_Prompt_:
Using the data below, gather each line that includes the word "replaced".

(Spatial reasoning data)
------------------------

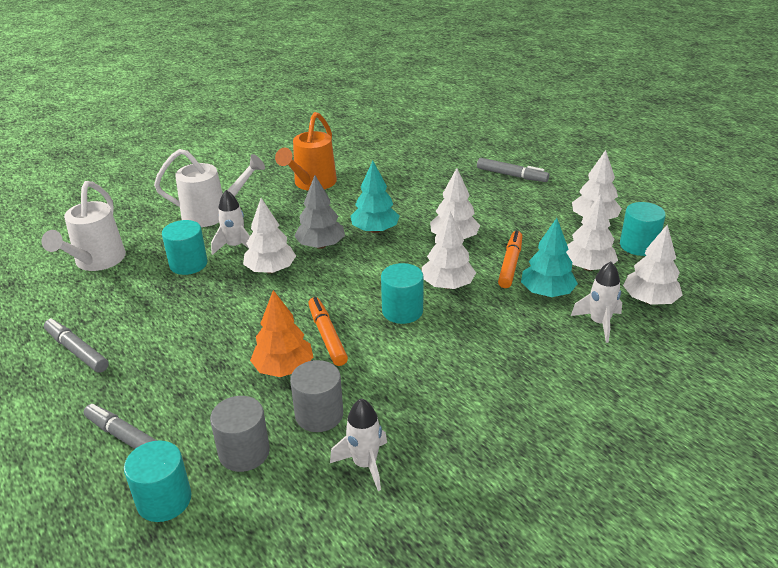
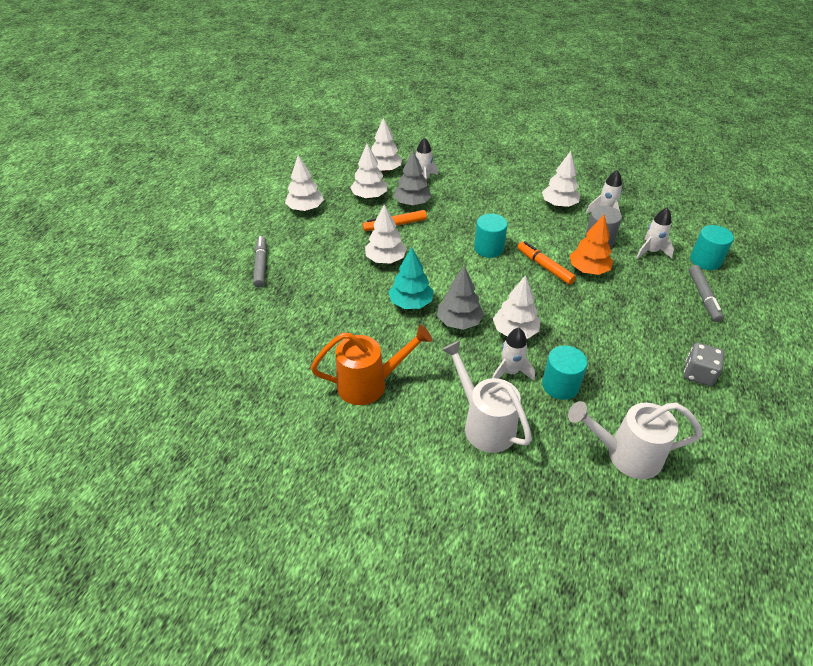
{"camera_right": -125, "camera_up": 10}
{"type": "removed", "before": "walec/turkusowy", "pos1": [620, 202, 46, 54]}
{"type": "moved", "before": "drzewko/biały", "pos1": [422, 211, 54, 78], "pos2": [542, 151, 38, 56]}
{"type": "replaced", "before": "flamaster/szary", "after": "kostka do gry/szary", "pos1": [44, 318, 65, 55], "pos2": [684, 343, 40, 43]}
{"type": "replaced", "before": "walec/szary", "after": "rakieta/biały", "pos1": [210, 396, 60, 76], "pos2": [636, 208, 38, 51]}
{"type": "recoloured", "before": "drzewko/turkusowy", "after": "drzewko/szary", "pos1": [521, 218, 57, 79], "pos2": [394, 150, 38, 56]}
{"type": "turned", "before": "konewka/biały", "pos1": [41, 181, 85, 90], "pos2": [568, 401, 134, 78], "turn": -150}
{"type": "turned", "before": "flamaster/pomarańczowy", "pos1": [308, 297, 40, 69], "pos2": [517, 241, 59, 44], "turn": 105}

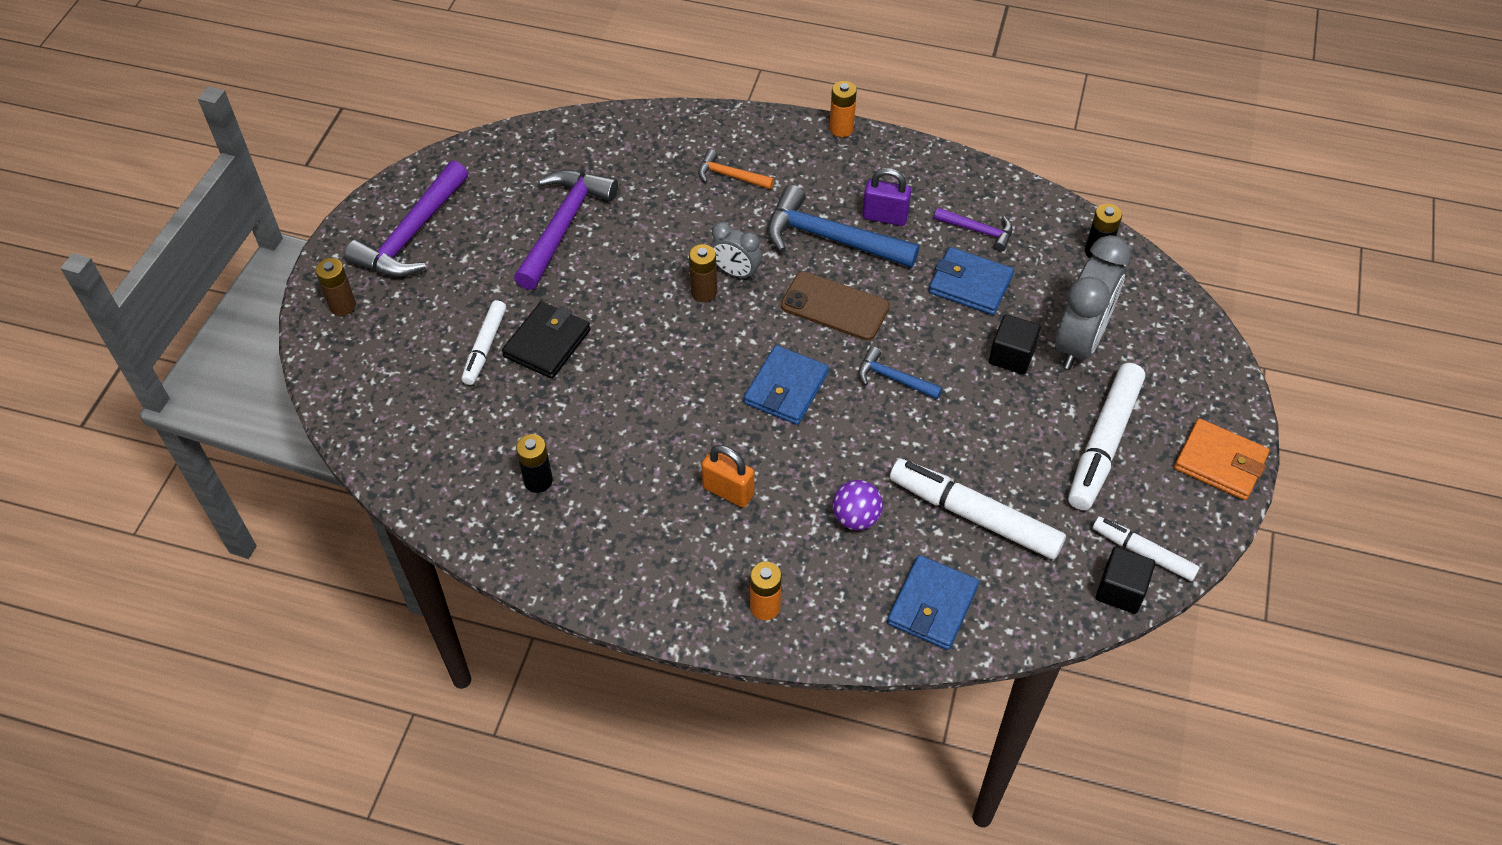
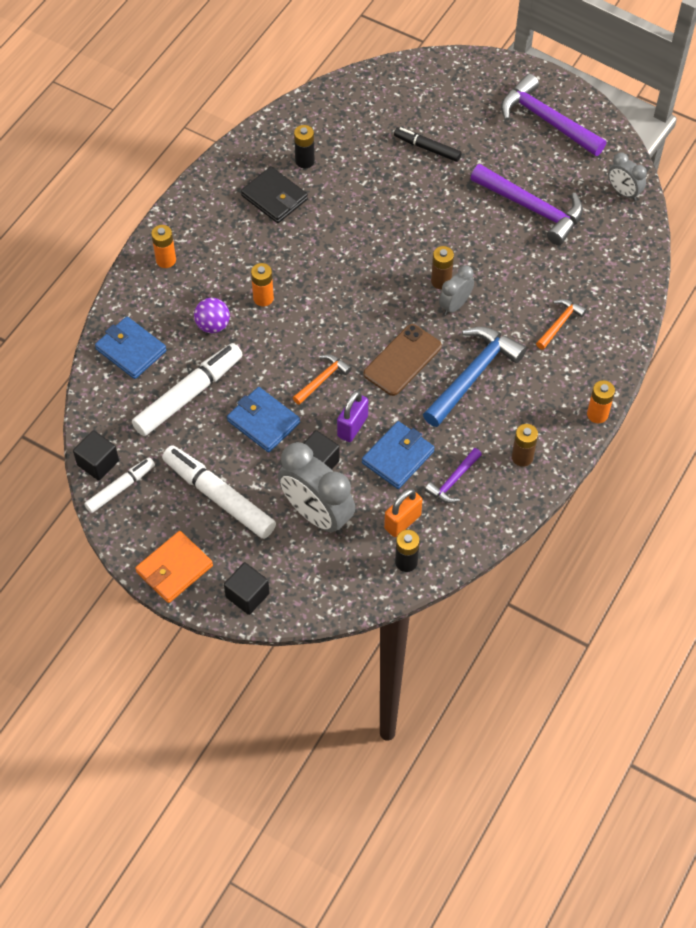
{"camera_right": 105, "camera_up": 5}
{"type": "added", "after": "sześcian/czarny", "pos2": [224, 562, 46, 53]}
{"type": "added", "after": "bateria/pomarańczowy", "pos2": [251, 263, 23, 43]}
{"type": "added", "after": "budzik/szary", "pos2": [608, 153, 39, 48]}
{"type": "moved", "before": "bateria/brązowy", "pos1": [316, 258, 40, 58], "pos2": [512, 424, 26, 43]}
{"type": "moved", "before": "portfel/czarny", "pos1": [502, 302, 88, 77], "pos2": [241, 166, 67, 57]}
{"type": "moved", "before": "kłódka/pomarańczowy", "pos1": [701, 445, 53, 63], "pos2": [384, 488, 38, 49]}
{"type": "moved", "before": "portfel/niebieski", "pos1": [744, 345, 85, 80], "pos2": [227, 387, 73, 65]}
{"type": "moved", "before": "kłódka/fioletowy", "pos1": [862, 168, 49, 58], "pos2": [337, 391, 31, 51]}
{"type": "recoloured", "before": "flamaster/biały", "after": "flamaster/czarny", "pos1": [462, 300, 44, 85], "pos2": [394, 127, 68, 35]}
{"type": "recoloured", "before": "młotek/niebieski", "after": "młotek/pomarańczowy", "pos1": [858, 347, 84, 52], "pos2": [293, 354, 59, 51]}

------------------------

_The answer_:
{"type": "replaced", "before": "flamaster/szary", "after": "kostka do gry/szary", "pos1": [44, 318, 65, 55], "pos2": [684, 343, 40, 43]}
{"type": "replaced", "before": "walec/szary", "after": "rakieta/biały", "pos1": [210, 396, 60, 76], "pos2": [636, 208, 38, 51]}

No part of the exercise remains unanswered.